* What is being asked *
Go through the data and copy each line that holds "weiß".

========================================

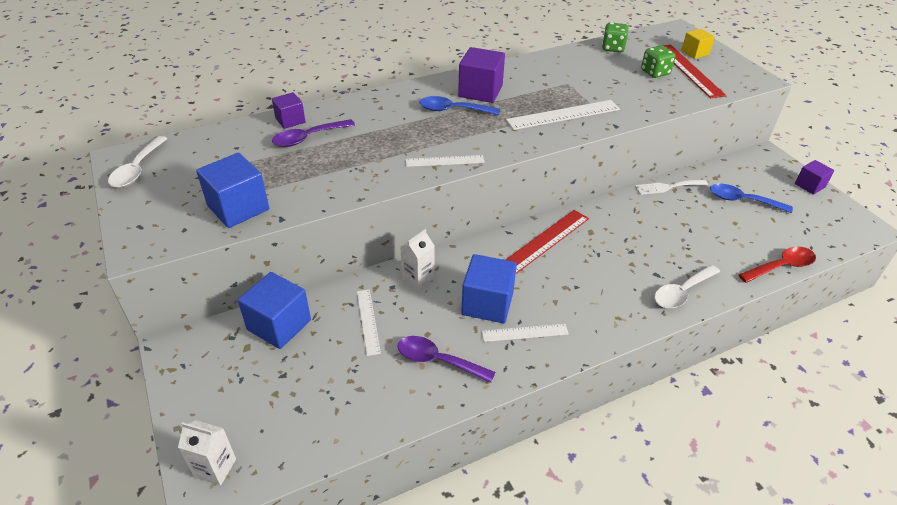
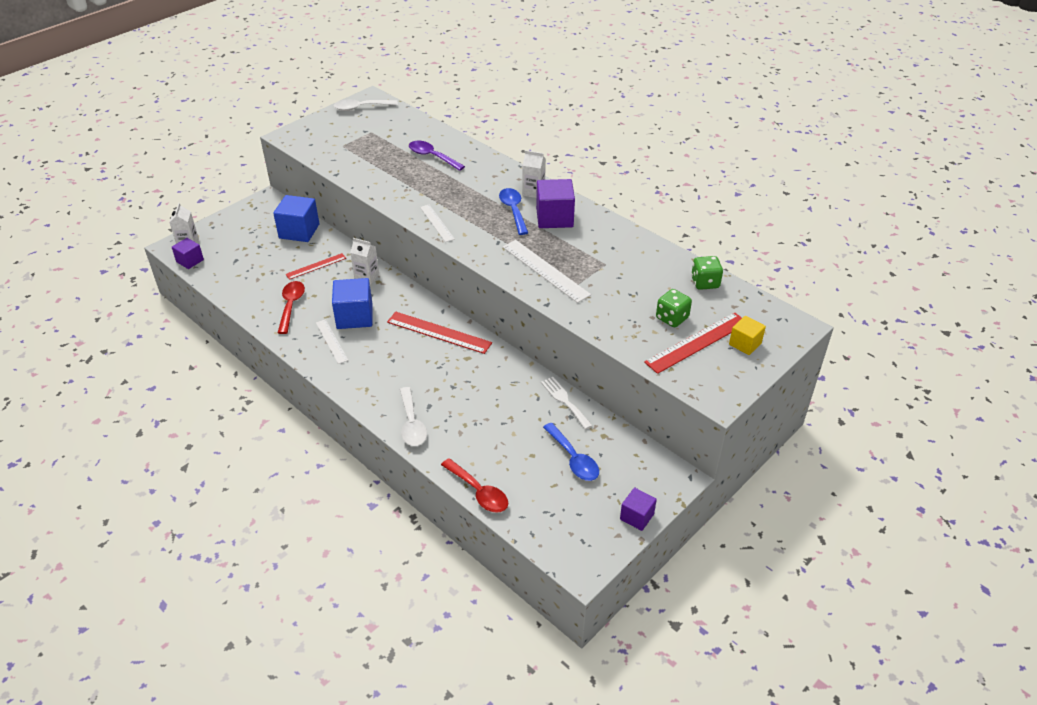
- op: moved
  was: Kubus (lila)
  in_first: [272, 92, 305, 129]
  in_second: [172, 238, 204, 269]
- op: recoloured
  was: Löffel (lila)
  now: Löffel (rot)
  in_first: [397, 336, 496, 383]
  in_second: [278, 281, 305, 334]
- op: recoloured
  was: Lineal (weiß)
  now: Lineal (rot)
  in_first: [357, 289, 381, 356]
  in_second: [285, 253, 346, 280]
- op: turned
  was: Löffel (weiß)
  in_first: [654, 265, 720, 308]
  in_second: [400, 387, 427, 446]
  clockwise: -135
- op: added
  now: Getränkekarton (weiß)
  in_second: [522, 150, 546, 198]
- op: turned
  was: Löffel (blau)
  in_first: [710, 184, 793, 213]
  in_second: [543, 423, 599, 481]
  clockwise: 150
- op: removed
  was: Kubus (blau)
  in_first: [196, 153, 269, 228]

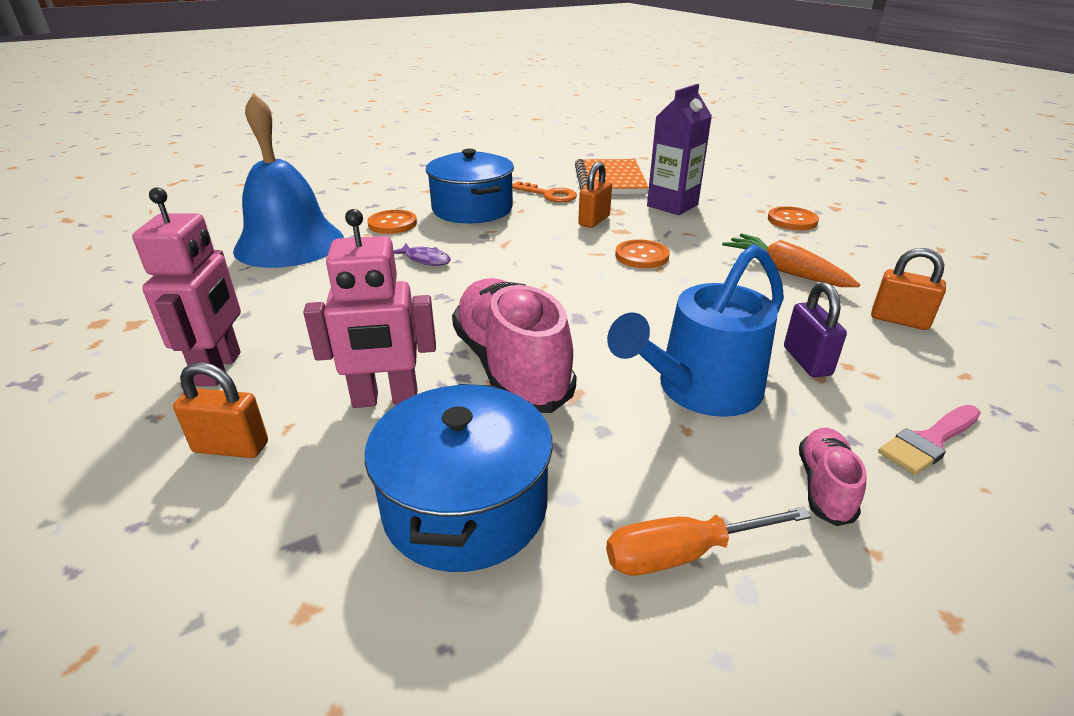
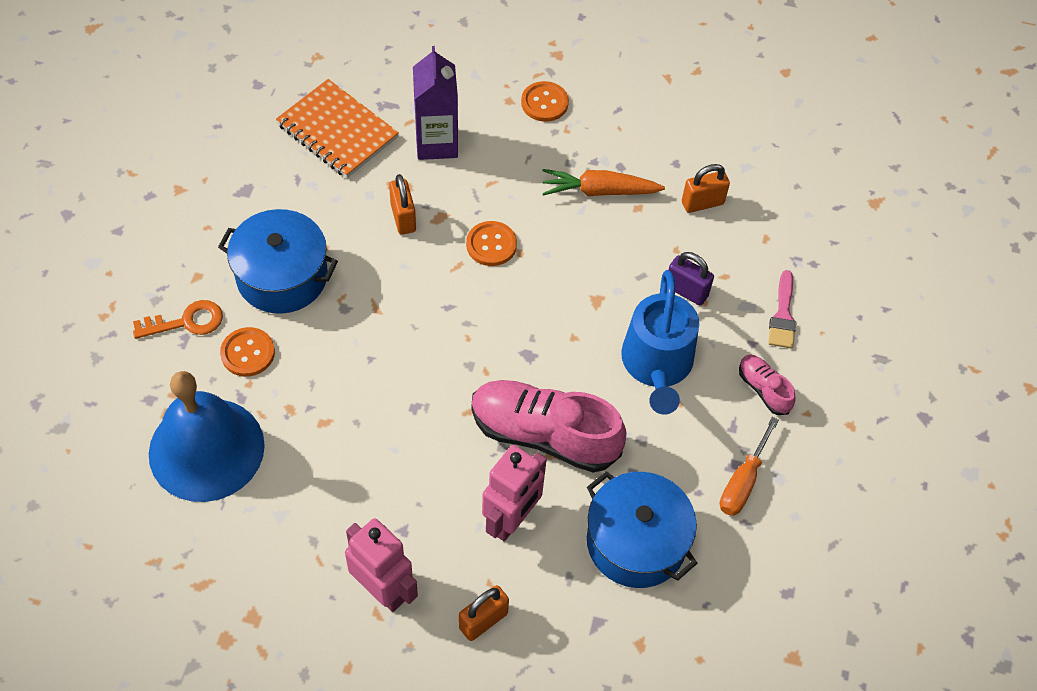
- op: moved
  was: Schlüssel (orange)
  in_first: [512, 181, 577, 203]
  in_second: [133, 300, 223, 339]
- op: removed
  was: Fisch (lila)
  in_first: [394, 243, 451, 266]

========================================

* Response to this task *
  was: Lineal (weiß)
  was: Löffel (weiß)
  now: Getränkekarton (weiß)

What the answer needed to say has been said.